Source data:
● ● ● ● ● ● ●

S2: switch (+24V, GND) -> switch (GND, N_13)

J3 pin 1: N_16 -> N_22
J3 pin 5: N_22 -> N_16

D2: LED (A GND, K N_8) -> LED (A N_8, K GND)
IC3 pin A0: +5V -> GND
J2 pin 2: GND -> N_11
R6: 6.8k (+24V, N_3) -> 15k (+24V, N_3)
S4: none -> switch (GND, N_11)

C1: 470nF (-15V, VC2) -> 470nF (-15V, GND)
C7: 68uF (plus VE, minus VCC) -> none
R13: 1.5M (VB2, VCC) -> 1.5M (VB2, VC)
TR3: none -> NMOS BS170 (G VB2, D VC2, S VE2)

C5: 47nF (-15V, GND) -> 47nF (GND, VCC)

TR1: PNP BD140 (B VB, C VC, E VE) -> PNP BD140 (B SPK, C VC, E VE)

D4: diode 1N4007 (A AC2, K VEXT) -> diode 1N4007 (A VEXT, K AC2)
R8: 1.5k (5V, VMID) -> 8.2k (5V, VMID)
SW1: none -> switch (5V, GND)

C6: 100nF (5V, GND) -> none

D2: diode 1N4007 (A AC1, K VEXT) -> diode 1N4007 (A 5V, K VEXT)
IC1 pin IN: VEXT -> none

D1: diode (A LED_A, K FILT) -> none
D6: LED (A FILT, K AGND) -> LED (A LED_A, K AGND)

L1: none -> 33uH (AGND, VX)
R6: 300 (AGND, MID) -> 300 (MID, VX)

● ● ● ● ● ● ●

The problem
Exactly the lines from the one containing "IC1 pin IN: VEXT -> none" through the final line of the records must appear in your reply, and no others.

Response box
IC1 pin IN: VEXT -> none

D1: diode (A LED_A, K FILT) -> none
D6: LED (A FILT, K AGND) -> LED (A LED_A, K AGND)

L1: none -> 33uH (AGND, VX)
R6: 300 (AGND, MID) -> 300 (MID, VX)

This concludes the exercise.